__About this task__
Check each line of the data below for the word "NAND", then extract the ones that have it.

__Records for the exercise__
============================================================
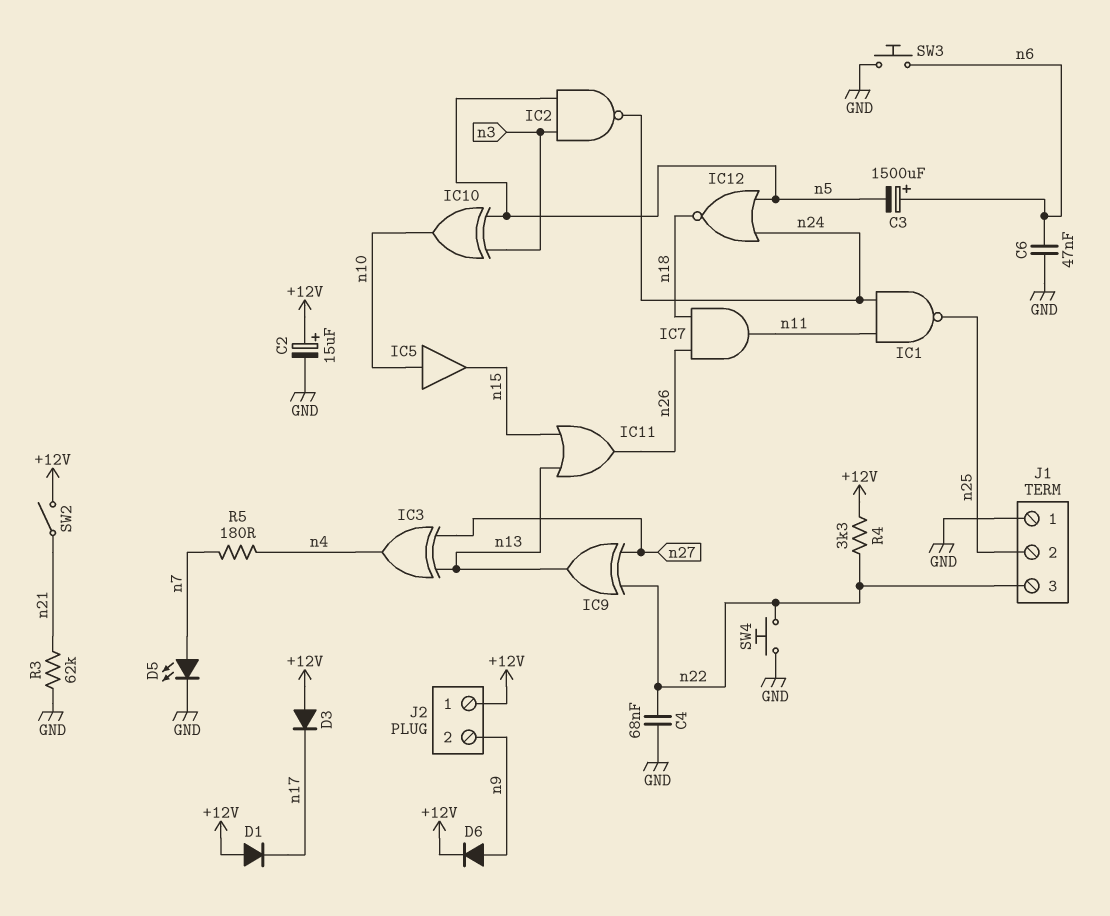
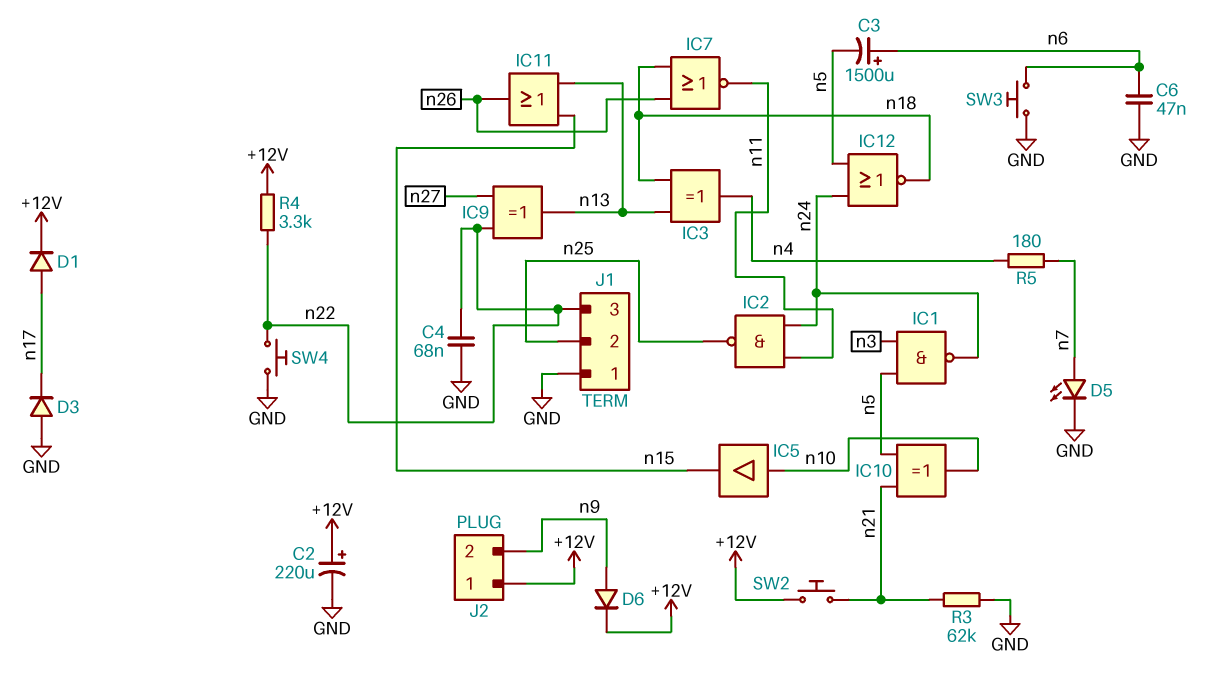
C2: 15uF (plus +12V, minus GND) -> 220uF (plus +12V, minus GND)
D1: diode (A +12V, K n17) -> diode (A n17, K +12V)
D3: diode (A +12V, K n17) -> diode (A GND, K n17)
IC1: NAND (in n11, in n24, out n25) -> NAND (in n3, in n5, out n24)
IC2: NAND (in n3, in n5, out n24) -> NAND (in n11, in n24, out n25)
IC3: XOR (in n13, in n27, out n4) -> XOR (in n13, in n18, out n4)
IC7: AND (in n18, in n26, out n11) -> NOR (in n18, in n26, out n11)
IC10: XOR (in n3, in n5, out n10) -> XOR (in n5, in n21, out n10)
SW2: switch (+12V, n21) -> button (+12V, n21)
============================================================
__Result below__
IC1: NAND (in n11, in n24, out n25) -> NAND (in n3, in n5, out n24)
IC2: NAND (in n3, in n5, out n24) -> NAND (in n11, in n24, out n25)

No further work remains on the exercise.